▶ [Dataset excerpt]
- Opening Delimiter -
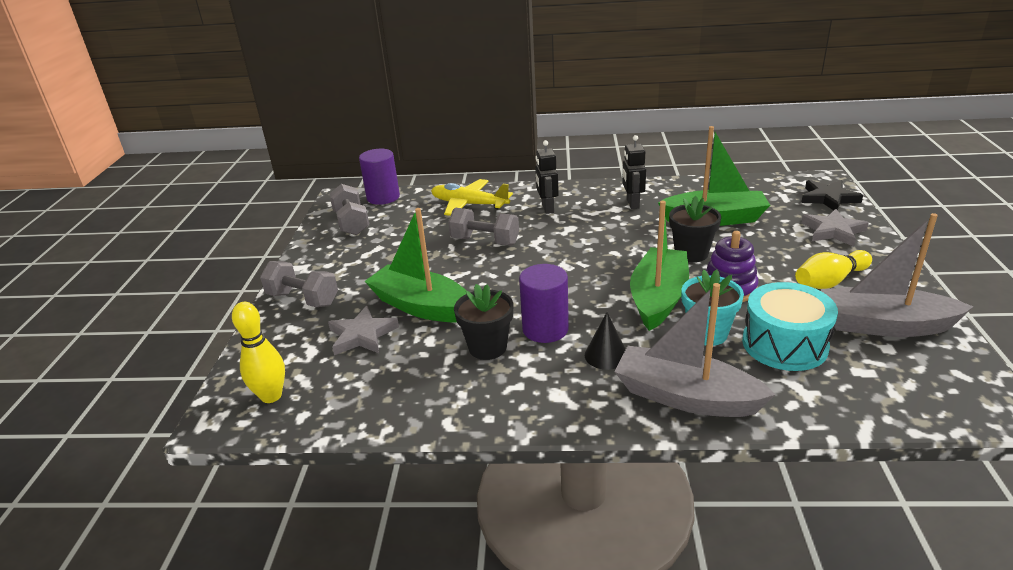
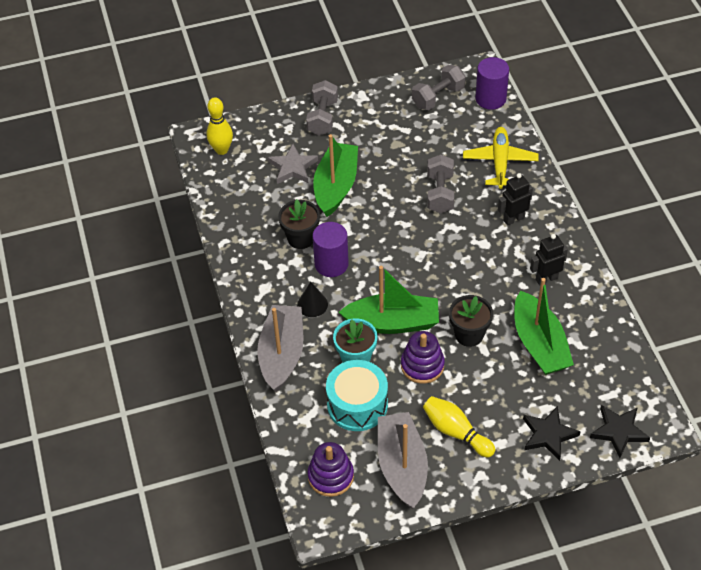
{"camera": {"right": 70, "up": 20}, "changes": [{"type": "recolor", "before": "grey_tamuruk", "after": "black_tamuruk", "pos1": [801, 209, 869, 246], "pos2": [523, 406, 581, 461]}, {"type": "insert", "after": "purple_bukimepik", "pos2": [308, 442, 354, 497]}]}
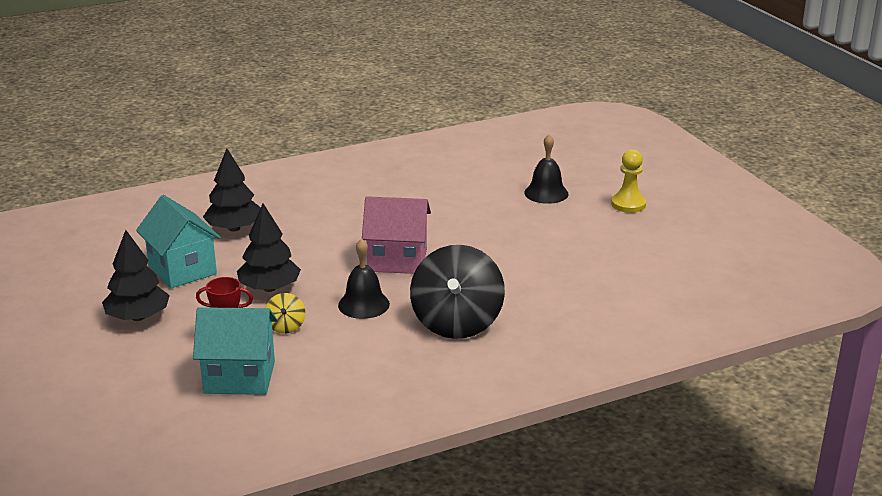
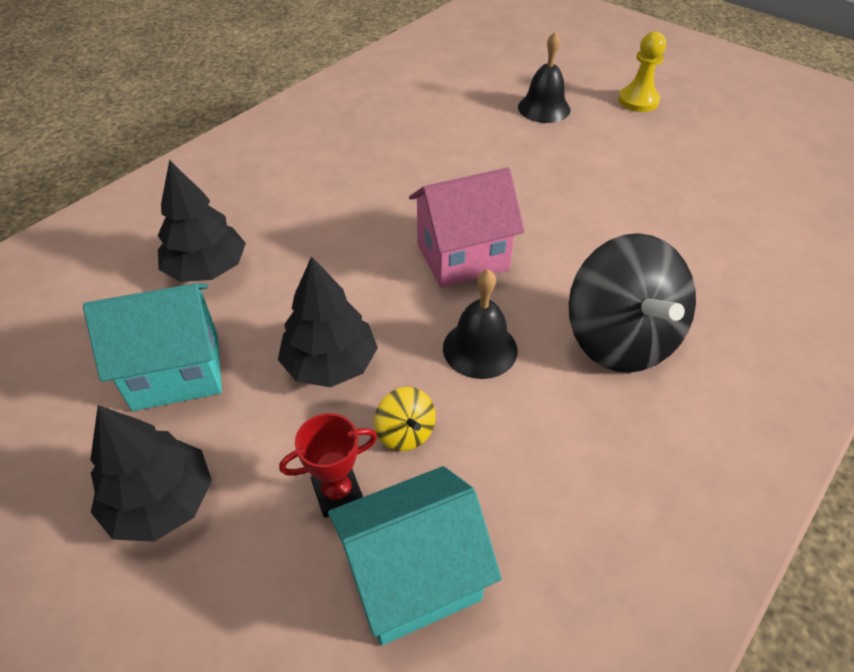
{"camera": {"right": -25, "up": 20}, "changes": [{"type": "rotate", "before": "turquoise_lopasufin", "pos1": [136, 195, 221, 288], "pos2": [83, 283, 222, 411], "turn": -45}]}
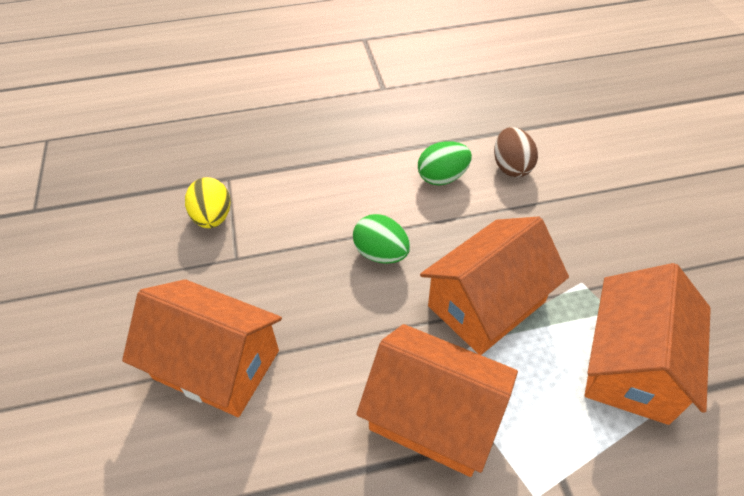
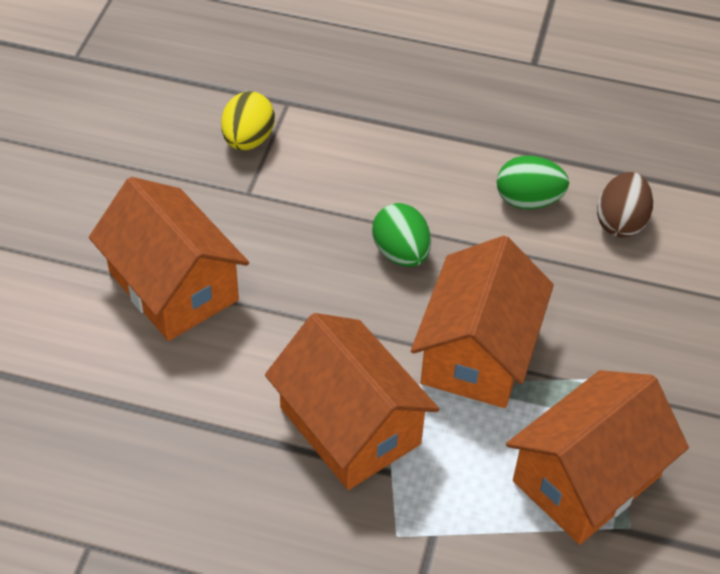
{"camera": {"right": 25, "up": 0}, "changes": [{"type": "rotate", "before": "orange_lopasufin", "pos1": [420, 216, 569, 355], "pos2": [411, 236, 554, 408], "turn": -60}]}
- Closing Delimiter -
▶ [What needs to be done] Extract all lines from the material above that include the word "rotate".

▶ [Response box]
{"camera": {"right": -25, "up": 20}, "changes": [{"type": "rotate", "before": "turquoise_lopasufin", "pos1": [136, 195, 221, 288], "pos2": [83, 283, 222, 411], "turn": -45}]}
{"camera": {"right": 25, "up": 0}, "changes": [{"type": "rotate", "before": "orange_lopasufin", "pos1": [420, 216, 569, 355], "pos2": [411, 236, 554, 408], "turn": -60}]}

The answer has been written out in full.